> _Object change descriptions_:
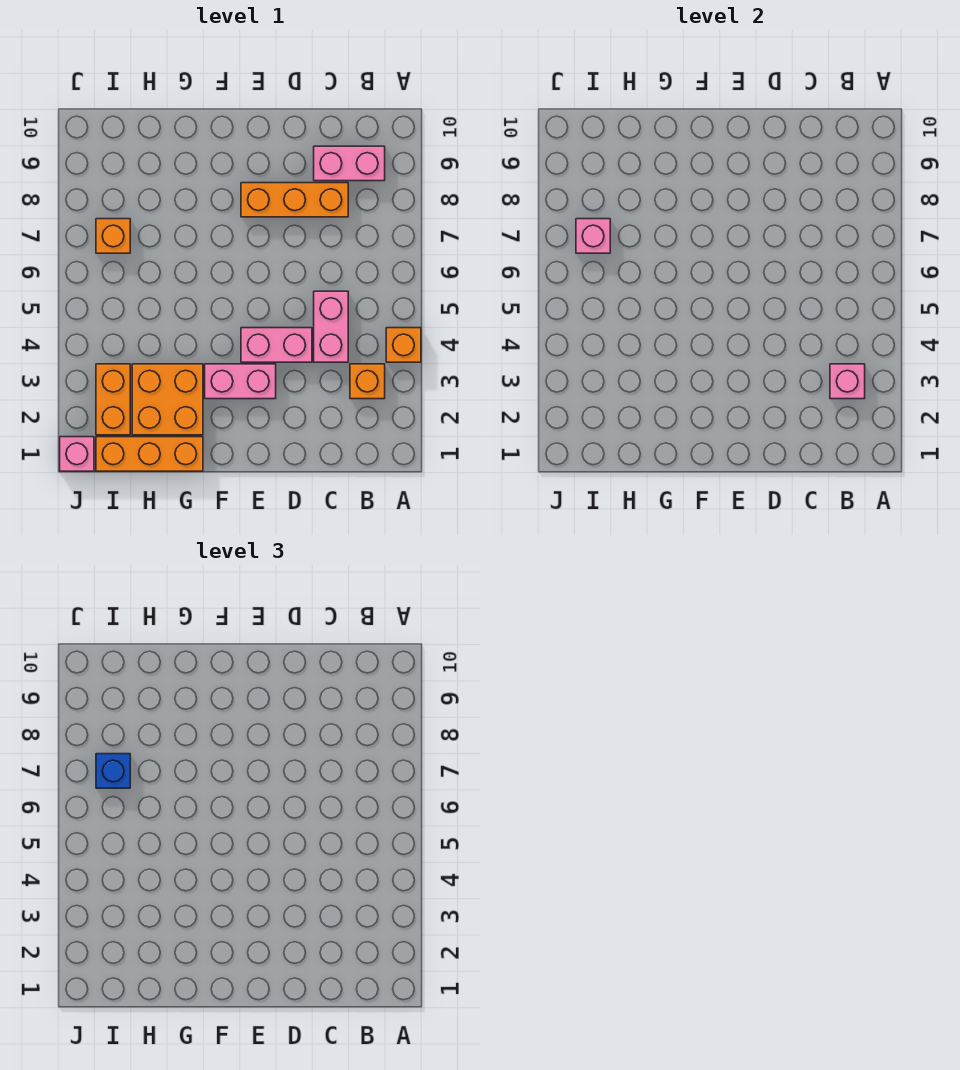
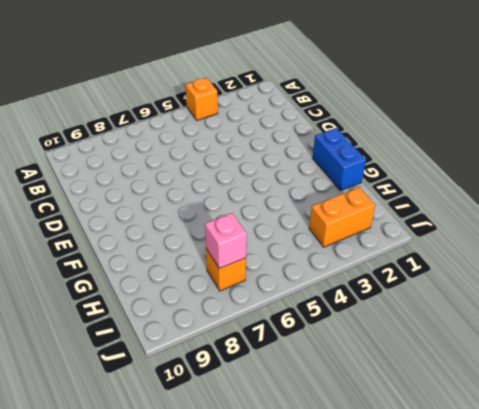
blue brick F1:G1 level 1 -> orange brick G1:I1 level 1
none -> orange brick B3 level 1
none -> pink brick B9:C9 level 1
none -> pink brick C4:C5 level 1

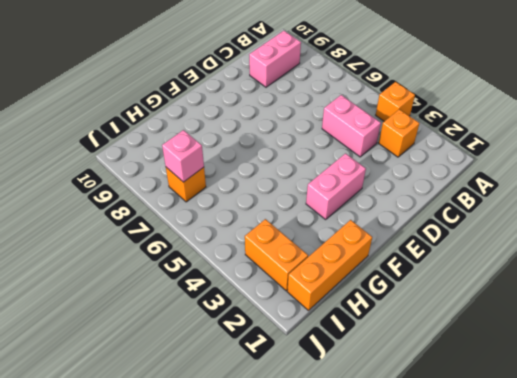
none -> orange brick C8:E8 level 1
none -> pink brick D4:E4 level 1
none -> orange brick G2:H3 level 1

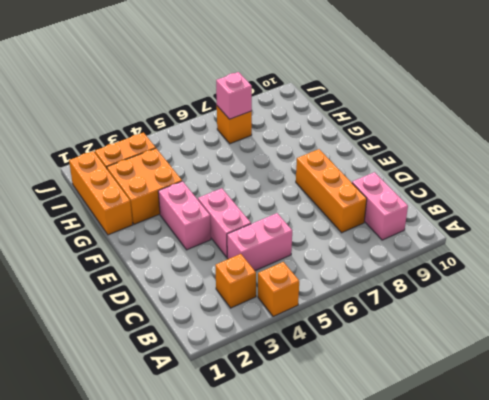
none -> pink brick J1 level 1
none -> pink brick B3 level 2
none -> blue brick I7 level 3

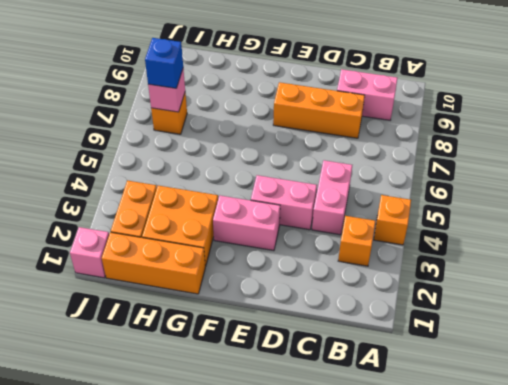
none -> pink brick B3 level 2

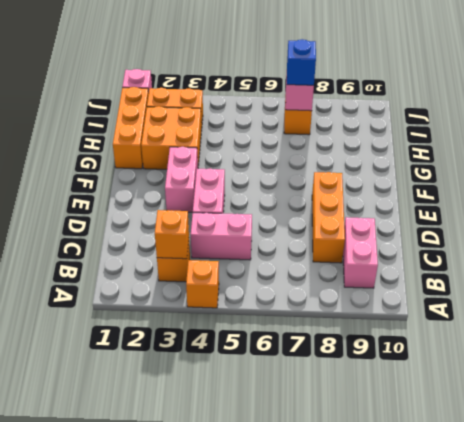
orange brick B3 level 2 -> pink brick B3 level 2

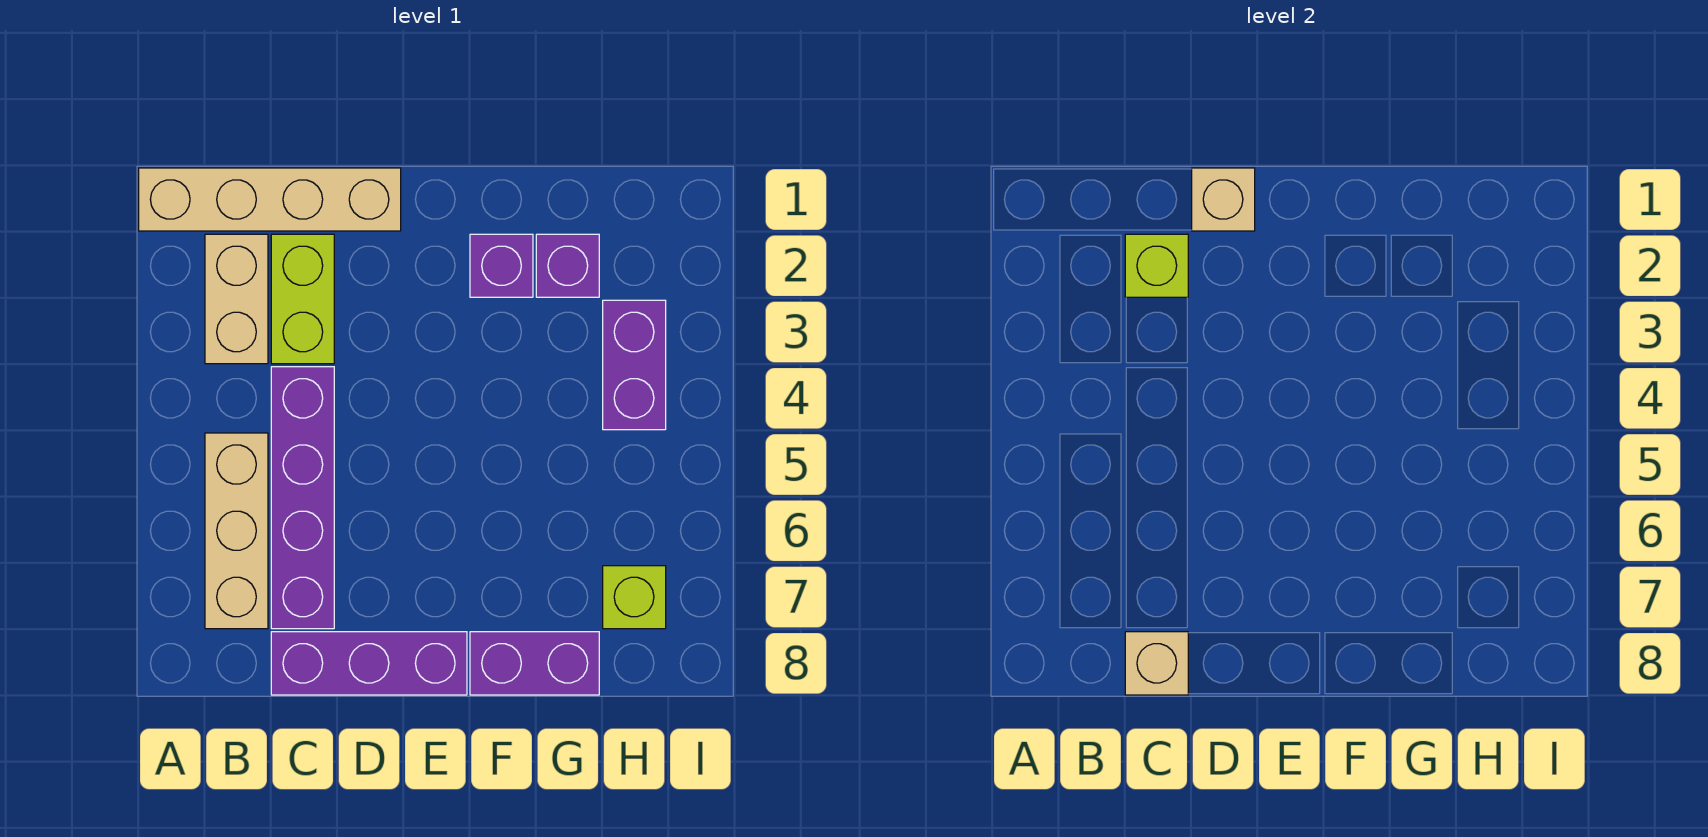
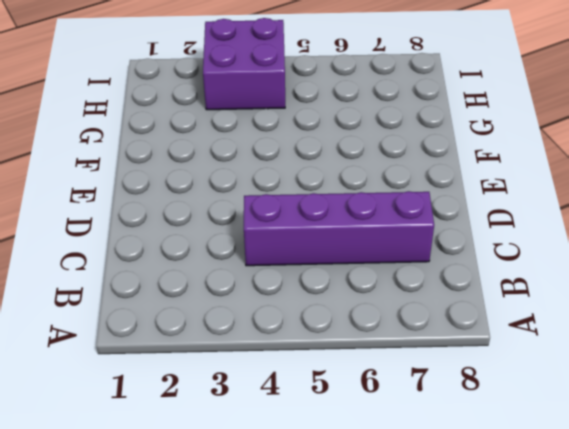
purple brick H3:I4 level 1 -> purple brick H3:H4 level 1
none -> tan brick A1:D1 level 1
none -> tan brick B2:B3 level 1
none -> tan brick B5:B7 level 1

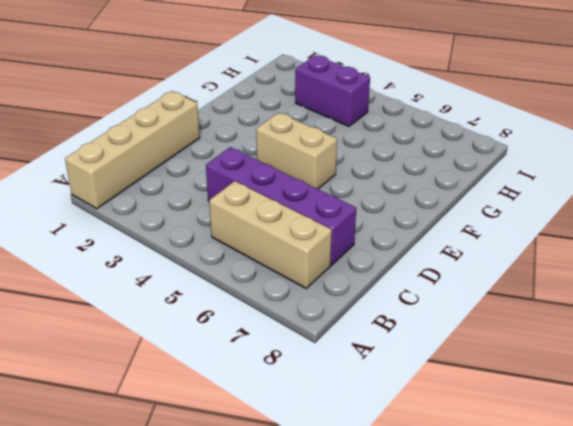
tan brick E4:E5 level 1 -> tan brick B2:B3 level 1
none -> lime brick C2:C3 level 1
none -> purple brick C8:E8 level 1
none -> purple brick F2 level 1

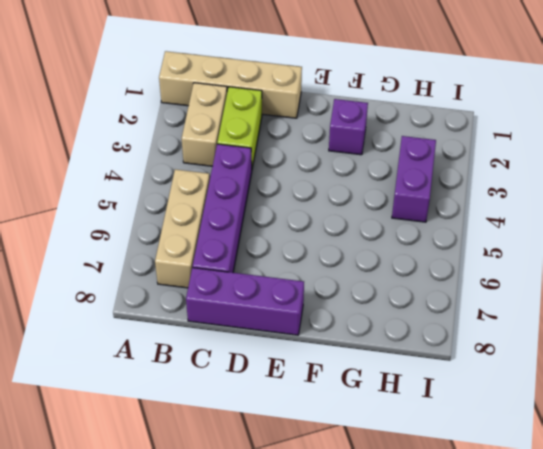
none -> purple brick F8:G8 level 1
none -> purple brick G2 level 1
none -> lime brick H7 level 1

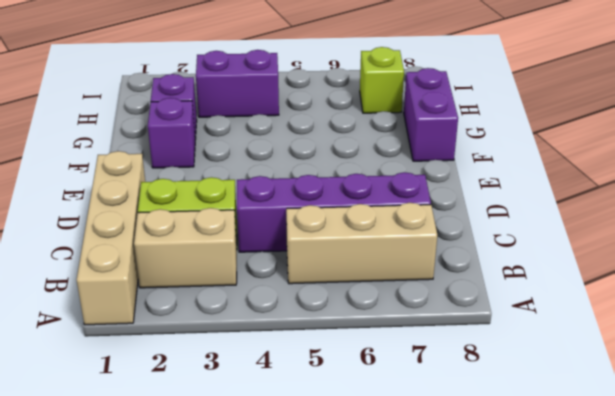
none -> purple brick C8:E8 level 1
none -> lime brick C2 level 2
none -> tan brick C8 level 2

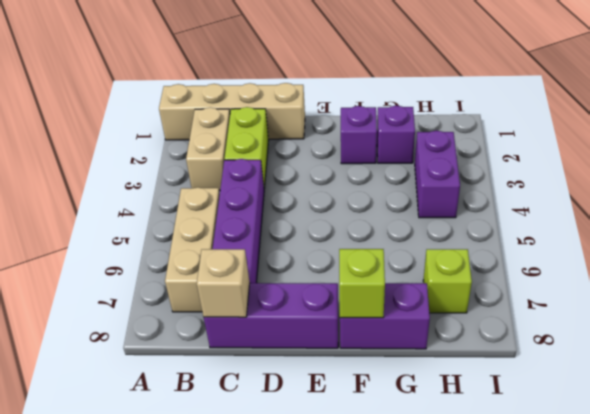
lime brick F8 level 2 -> lime brick C2 level 2
none -> tan brick D1 level 2

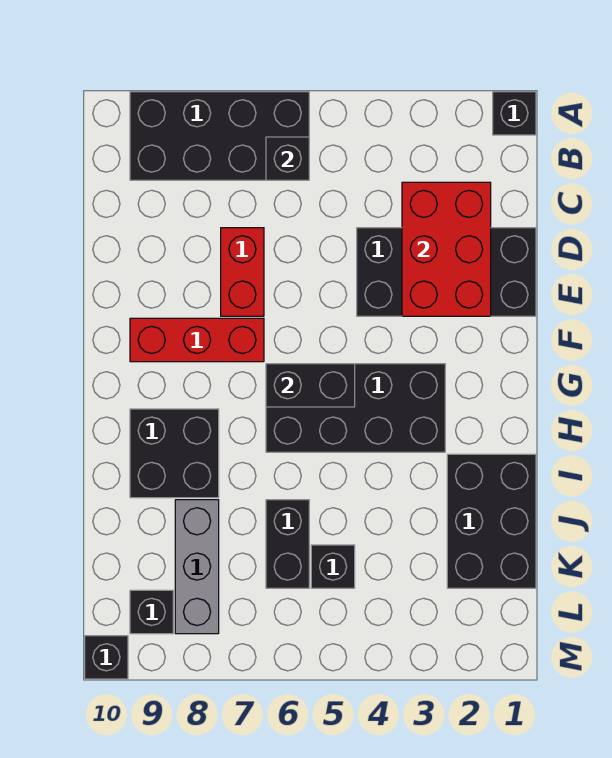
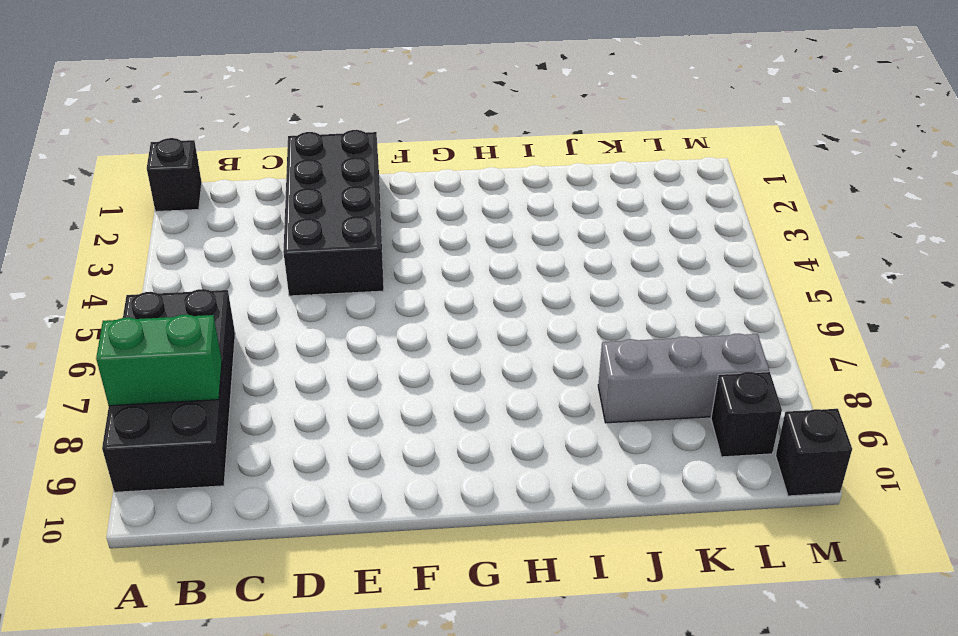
green brick A8:B8 level 2 -> none
none -> red brick D7:E7 level 1
none -> red brick F7:F9 level 1
none -> black brick G3:H6 level 1

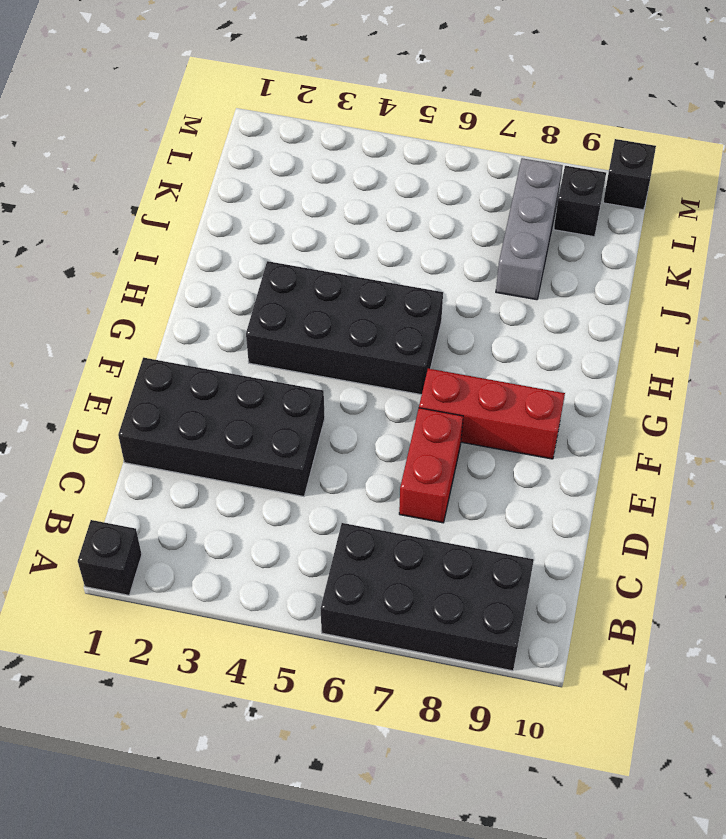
none -> black brick H8:I9 level 1
none -> black brick I1:K2 level 1
none -> black brick J6:K6 level 1

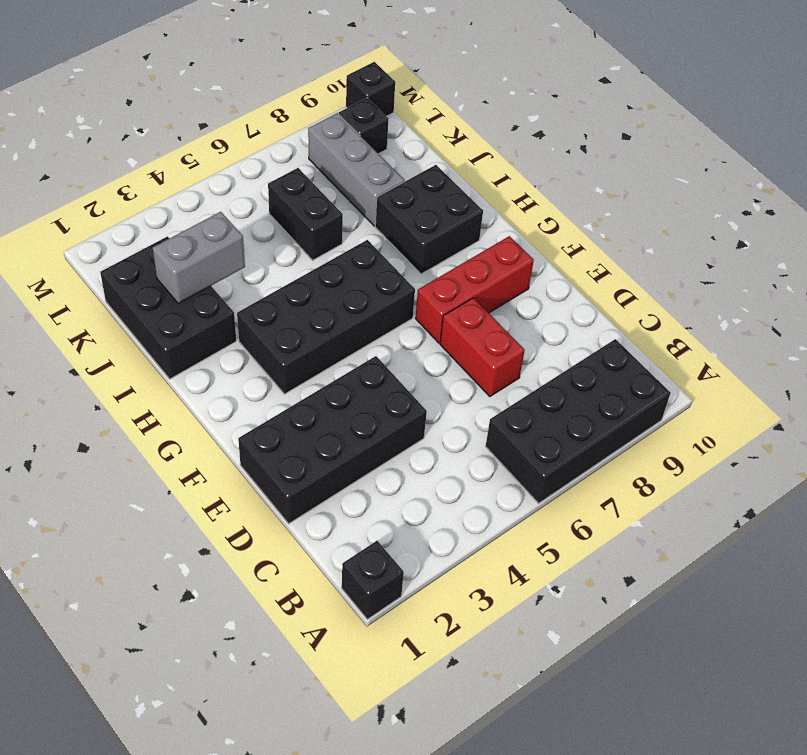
grey brick J2:J3 level 2 -> none
none -> black brick K5 level 1
none -> black brick B6 level 2
none -> red brick C2:E3 level 2

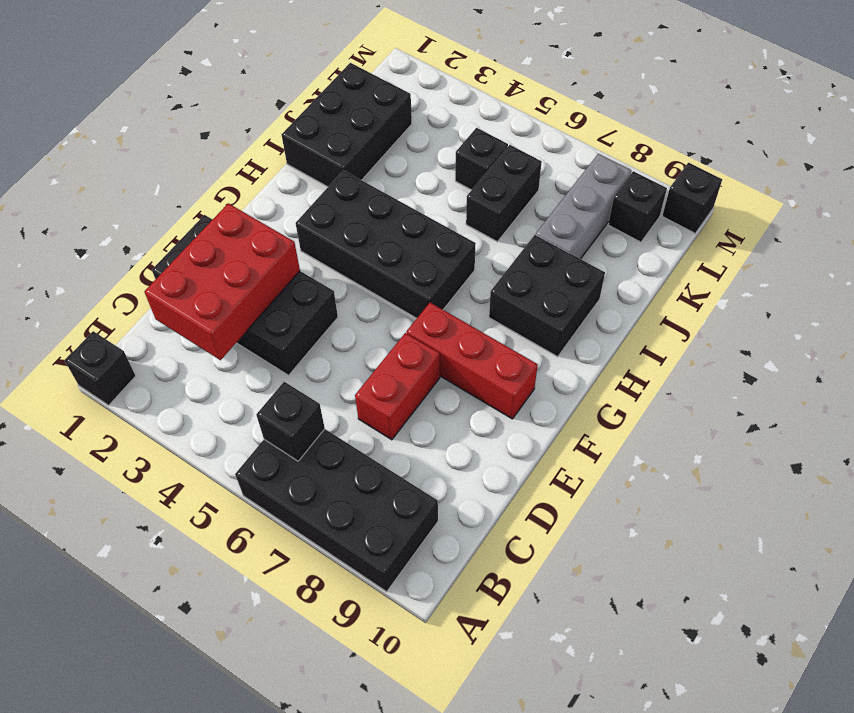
none -> black brick G5:G6 level 2

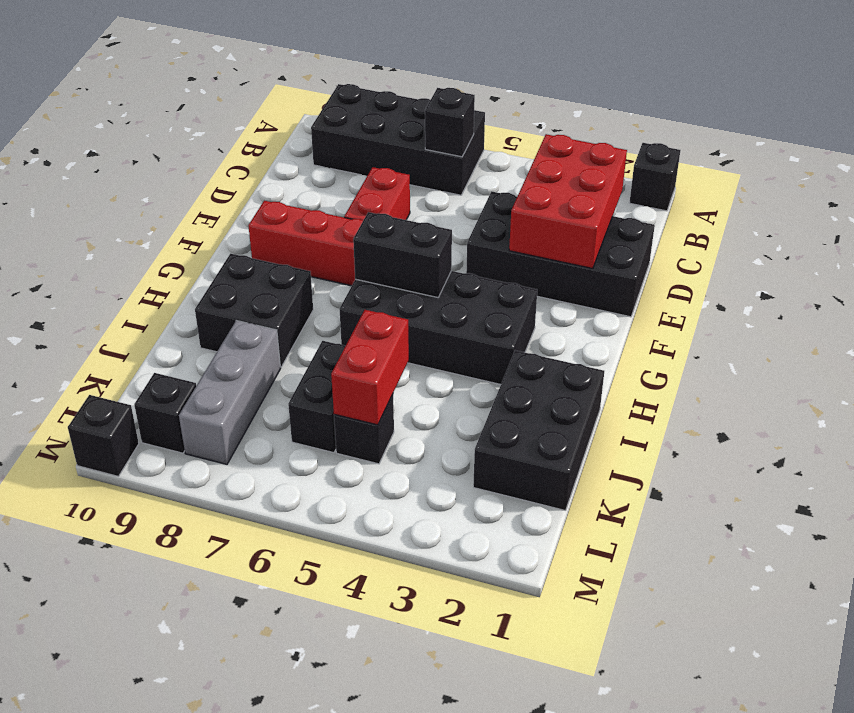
red brick J5:K5 level 2 -> none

> _Task requirements_: The data above should be returned in full, exactly as written, apart from its images.

> _Answer for the task_:
blue brick F1:G1 level 1 -> orange brick G1:I1 level 1
none -> orange brick B3 level 1
none -> pink brick B9:C9 level 1
none -> pink brick C4:C5 level 1

none -> orange brick C8:E8 level 1
none -> pink brick D4:E4 level 1
none -> orange brick G2:H3 level 1

none -> pink brick J1 level 1
none -> pink brick B3 level 2
none -> blue brick I7 level 3

none -> pink brick B3 level 2

orange brick B3 level 2 -> pink brick B3 level 2

purple brick H3:I4 level 1 -> purple brick H3:H4 level 1
none -> tan brick A1:D1 level 1
none -> tan brick B2:B3 level 1
none -> tan brick B5:B7 level 1

tan brick E4:E5 level 1 -> tan brick B2:B3 level 1
none -> lime brick C2:C3 level 1
none -> purple brick C8:E8 level 1
none -> purple brick F2 level 1

none -> purple brick F8:G8 level 1
none -> purple brick G2 level 1
none -> lime brick H7 level 1

none -> purple brick C8:E8 level 1
none -> lime brick C2 level 2
none -> tan brick C8 level 2

lime brick F8 level 2 -> lime brick C2 level 2
none -> tan brick D1 level 2

green brick A8:B8 level 2 -> none
none -> red brick D7:E7 level 1
none -> red brick F7:F9 level 1
none -> black brick G3:H6 level 1

none -> black brick H8:I9 level 1
none -> black brick I1:K2 level 1
none -> black brick J6:K6 level 1

grey brick J2:J3 level 2 -> none
none -> black brick K5 level 1
none -> black brick B6 level 2
none -> red brick C2:E3 level 2

none -> black brick G5:G6 level 2

red brick J5:K5 level 2 -> none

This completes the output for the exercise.